Exercise details:
In the entries below, find each line with the word "diode" and return it.

Stored items from a collection:
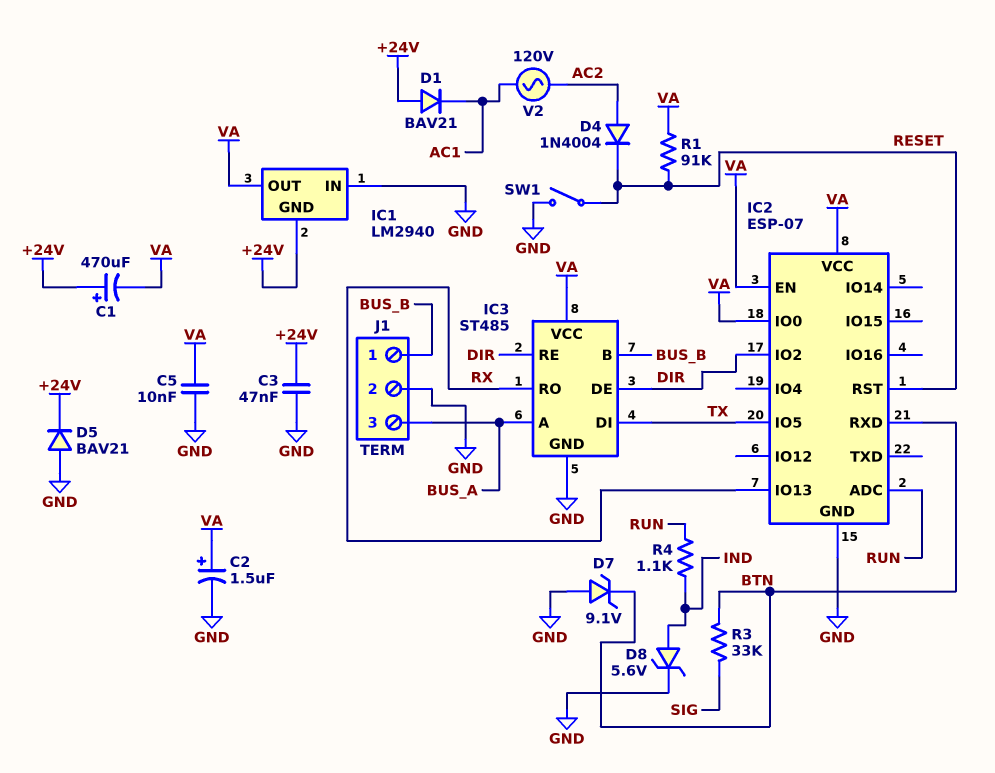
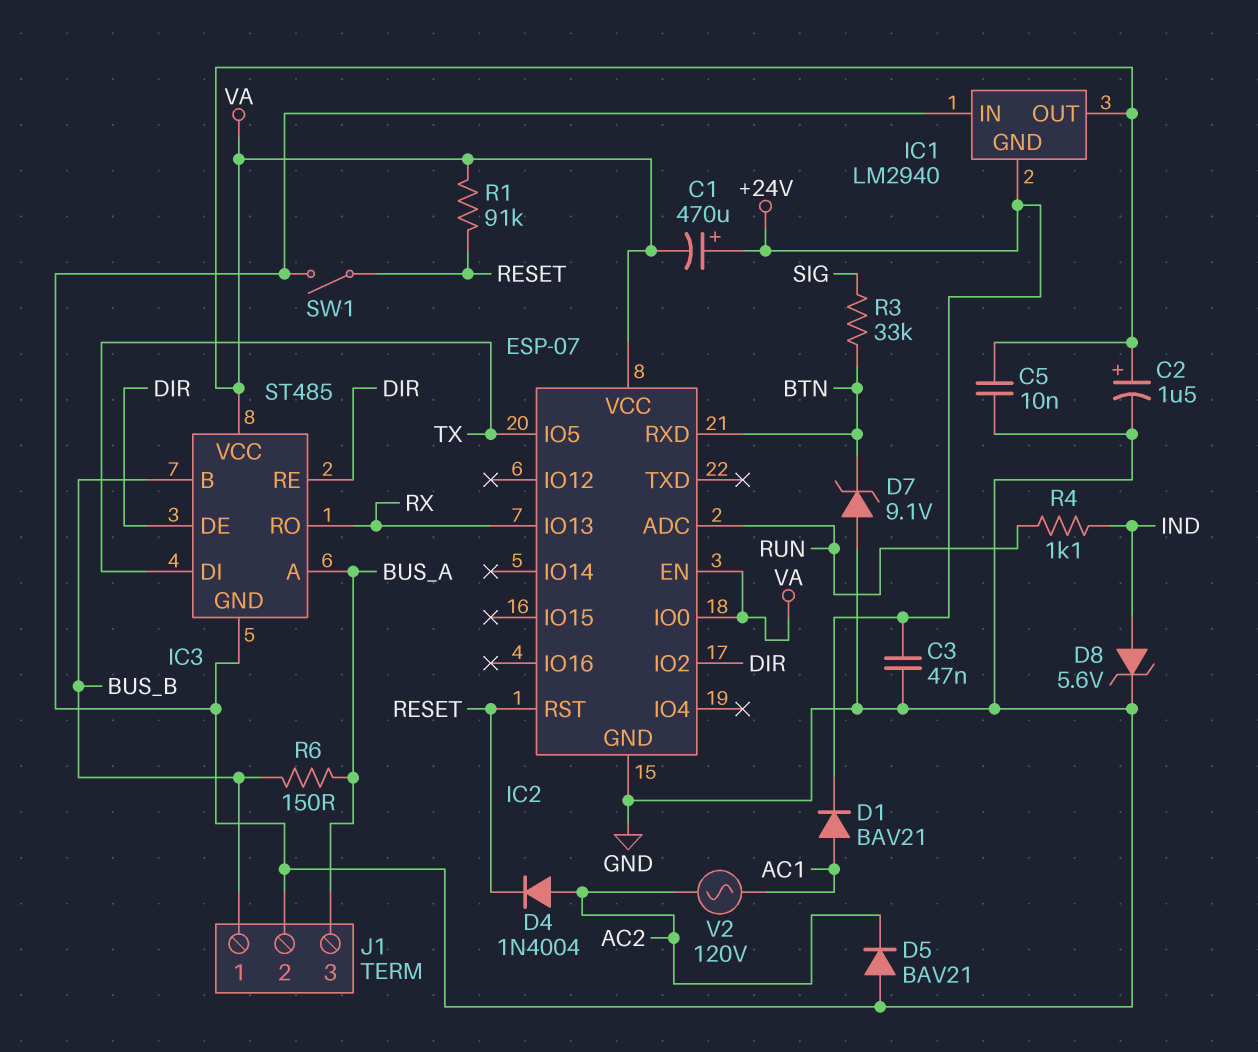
D1: diode BAV21 (A +24V, K AC1) -> diode BAV21 (A AC1, K +24V)
D5: diode BAV21 (A GND, K +24V) -> diode BAV21 (A GND, K AC2)
R6: none -> 150 (BUS_A, BUS_B)

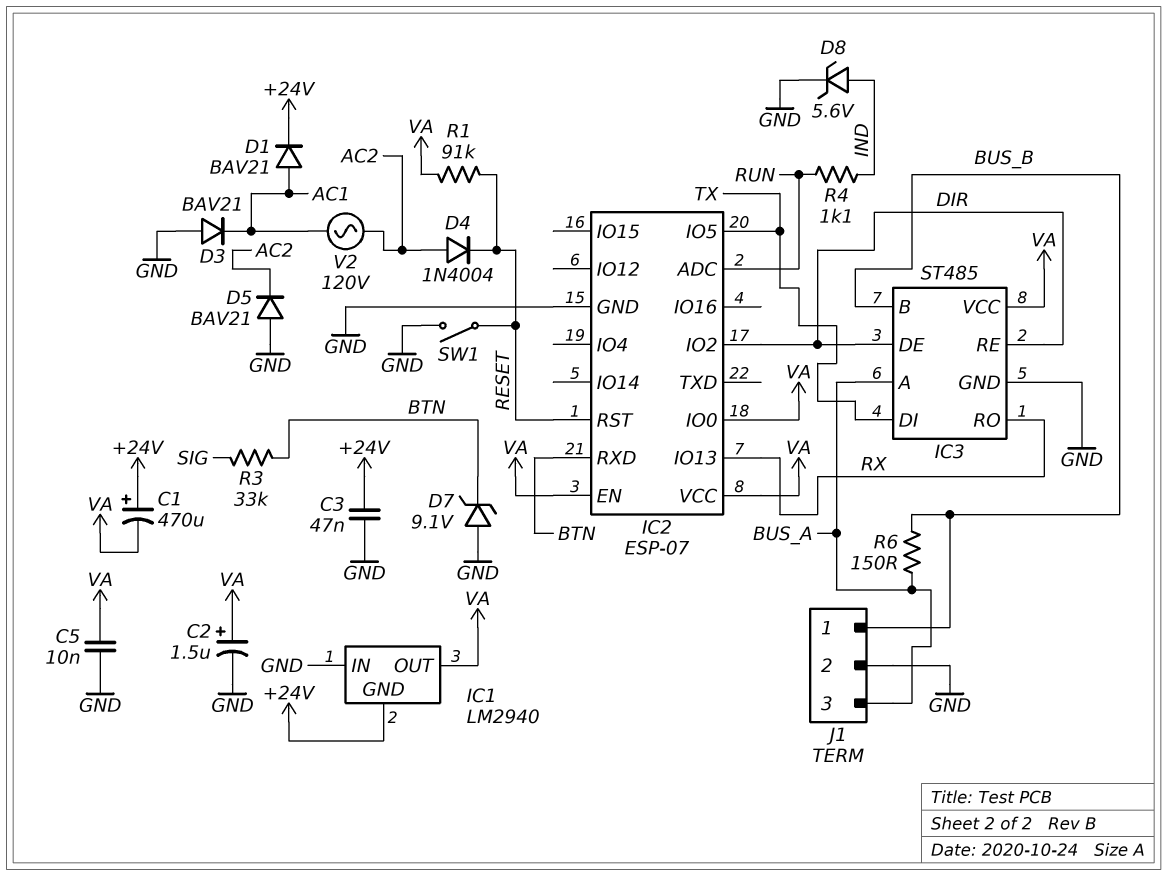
D3: none -> diode BAV21 (A GND, K AC1)

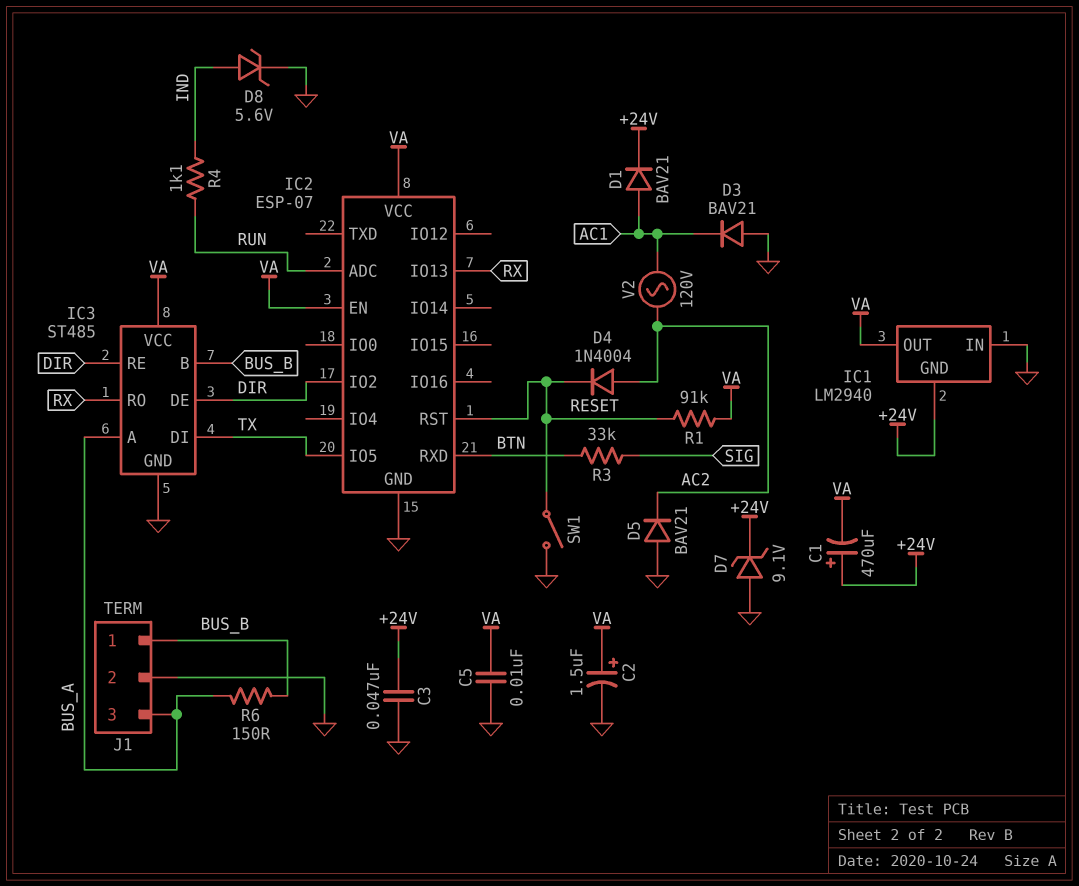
D7: zener 9.1V (A GND, K BTN) -> zener 9.1V (A GND, K +24V)
IC2 pin IO0: VA -> none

Answer to this exercise:
D1: diode BAV21 (A +24V, K AC1) -> diode BAV21 (A AC1, K +24V)
D5: diode BAV21 (A GND, K +24V) -> diode BAV21 (A GND, K AC2)
D3: none -> diode BAV21 (A GND, K AC1)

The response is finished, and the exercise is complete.